WHAT YOU ARE ASKED TO DO:
Only one stretch of the data below should be repeated: the lines from the line containing "R8: none -> 100 (N_13, N_25)" through the line containing "U4 pin out: N_11 -> N_13", inclusive, exactly as they are.

DATASET RECORDS:

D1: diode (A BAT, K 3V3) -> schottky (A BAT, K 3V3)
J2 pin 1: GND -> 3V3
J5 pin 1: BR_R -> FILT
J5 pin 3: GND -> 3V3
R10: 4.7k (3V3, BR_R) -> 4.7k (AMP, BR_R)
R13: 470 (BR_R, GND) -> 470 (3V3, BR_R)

...

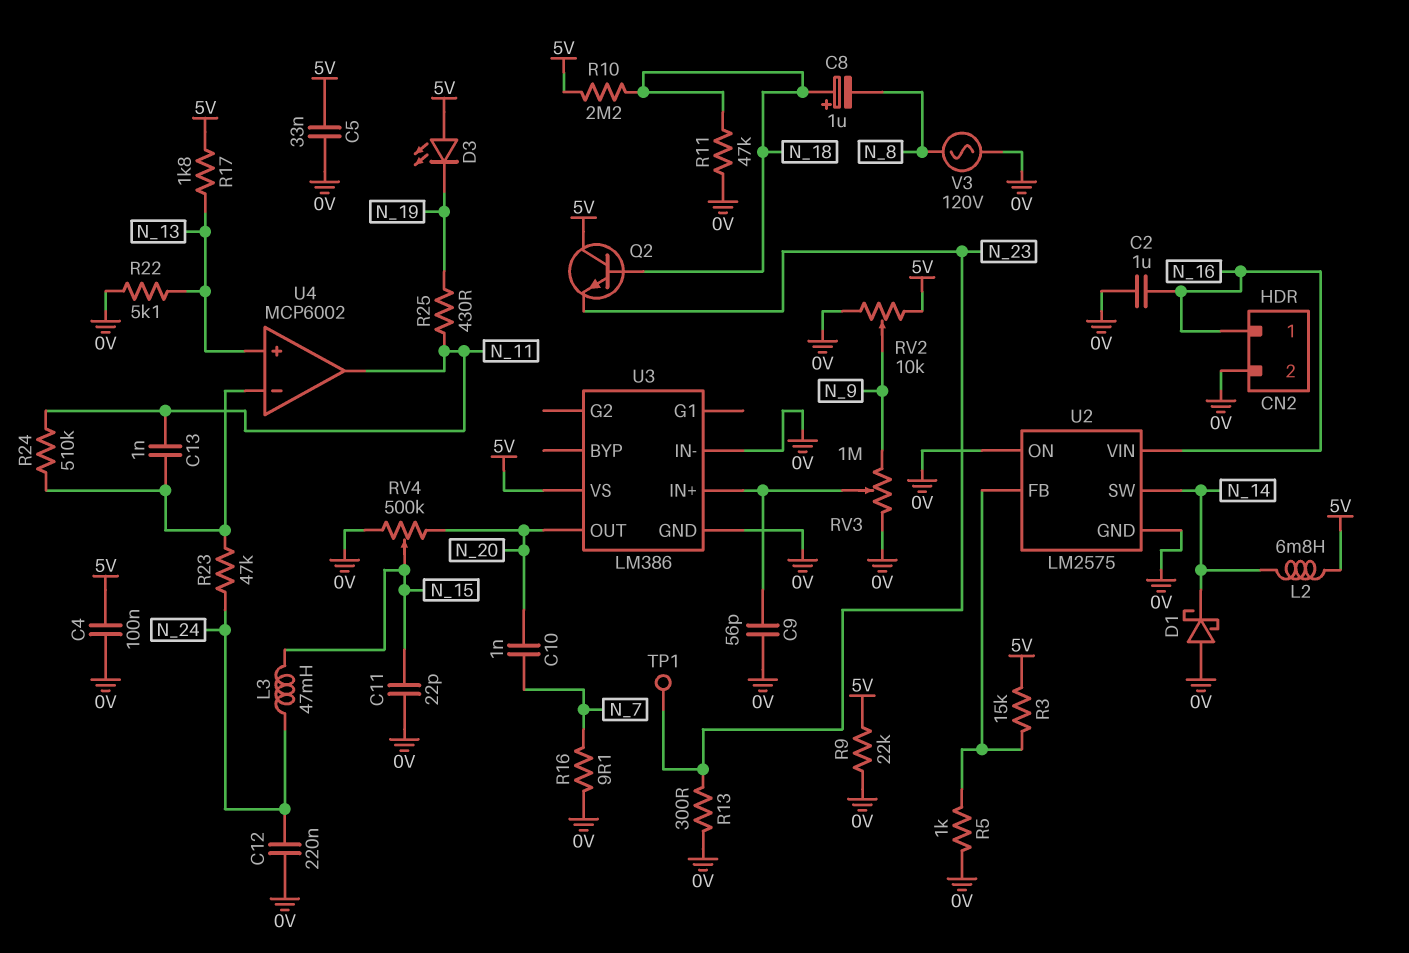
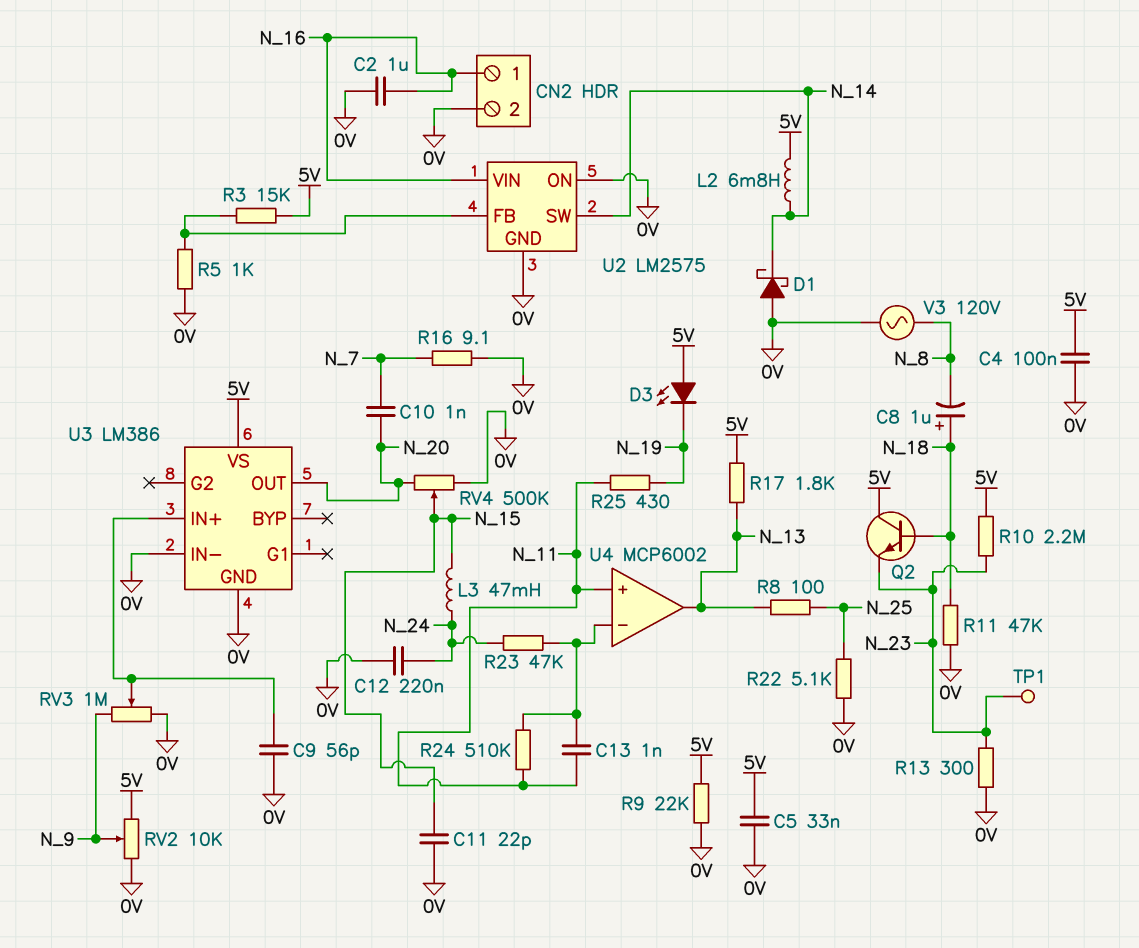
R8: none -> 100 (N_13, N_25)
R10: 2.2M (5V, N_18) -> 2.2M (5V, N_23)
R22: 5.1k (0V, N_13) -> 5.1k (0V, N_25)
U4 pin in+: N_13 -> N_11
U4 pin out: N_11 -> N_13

RESPONSE TO THIS EXERCISE:
R8: none -> 100 (N_13, N_25)
R10: 2.2M (5V, N_18) -> 2.2M (5V, N_23)
R22: 5.1k (0V, N_13) -> 5.1k (0V, N_25)
U4 pin in+: N_13 -> N_11
U4 pin out: N_11 -> N_13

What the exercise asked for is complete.